# [Assignment]
The entries below are to be reproduced exactly, with their pictures omitted.

___ Source data ___

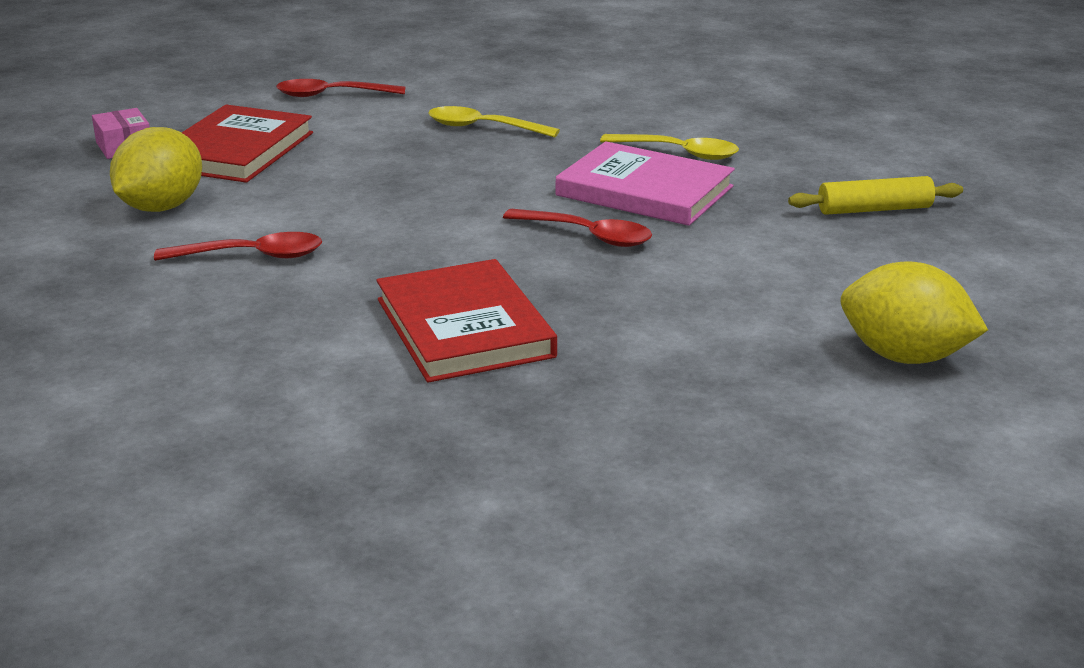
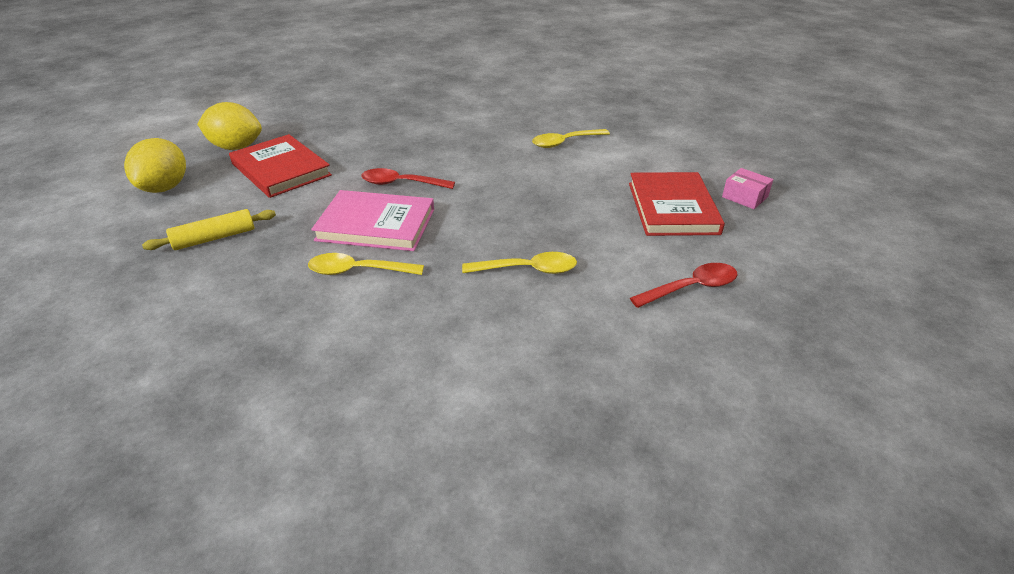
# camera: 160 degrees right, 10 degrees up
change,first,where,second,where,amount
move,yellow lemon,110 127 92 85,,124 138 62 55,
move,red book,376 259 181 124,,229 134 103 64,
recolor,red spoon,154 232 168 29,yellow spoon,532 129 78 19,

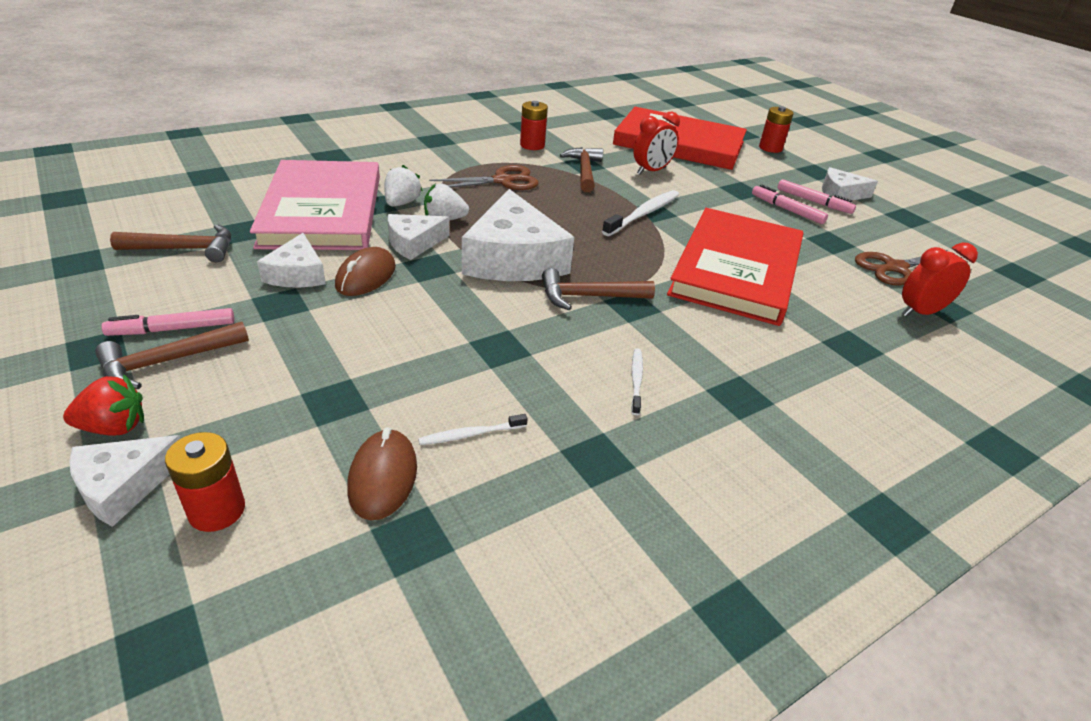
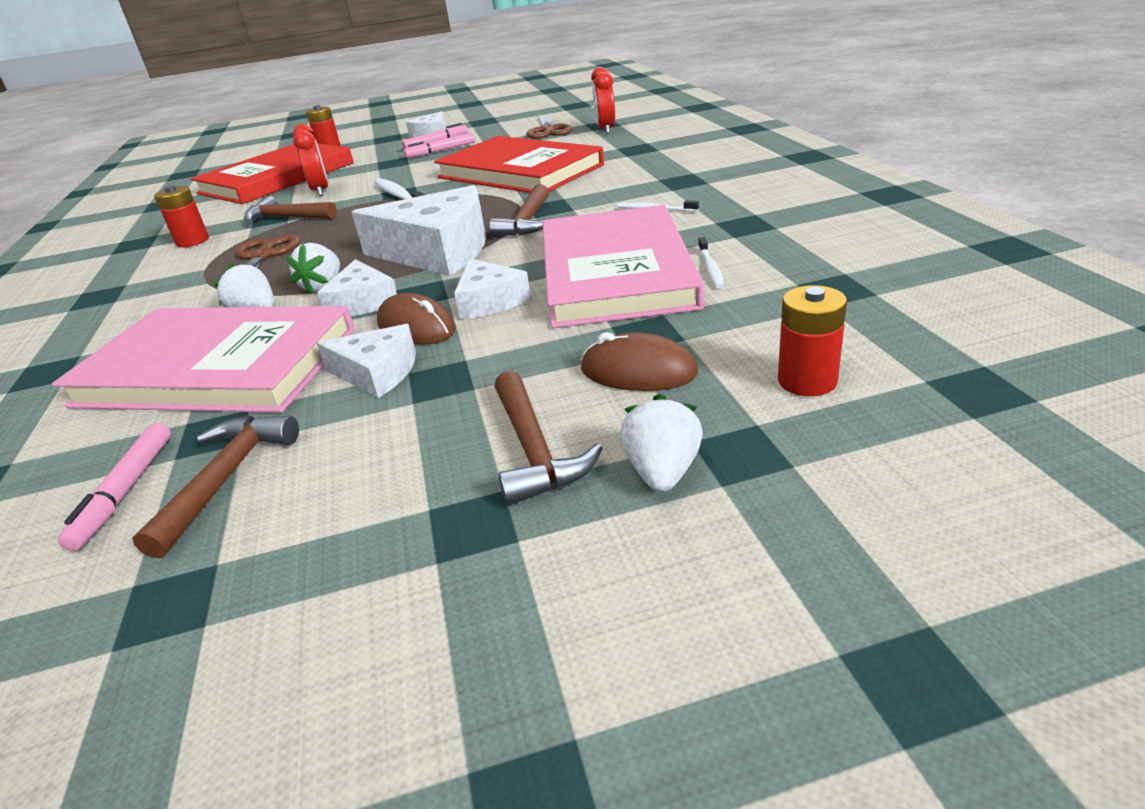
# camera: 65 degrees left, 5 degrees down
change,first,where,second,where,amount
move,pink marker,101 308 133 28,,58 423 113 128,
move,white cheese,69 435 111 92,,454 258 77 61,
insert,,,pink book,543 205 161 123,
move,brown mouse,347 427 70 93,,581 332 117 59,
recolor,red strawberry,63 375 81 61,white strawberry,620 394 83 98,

___

# [Written reply]
# camera: 160 degrees right, 10 degrees up
change,first,where,second,where,amount
move,yellow lemon,110 127 92 85,,124 138 62 55,
move,red book,376 259 181 124,,229 134 103 64,
recolor,red spoon,154 232 168 29,yellow spoon,532 129 78 19,

# camera: 65 degrees left, 5 degrees down
change,first,where,second,where,amount
move,pink marker,101 308 133 28,,58 423 113 128,
move,white cheese,69 435 111 92,,454 258 77 61,
insert,,,pink book,543 205 161 123,
move,brown mouse,347 427 70 93,,581 332 117 59,
recolor,red strawberry,63 375 81 61,white strawberry,620 394 83 98,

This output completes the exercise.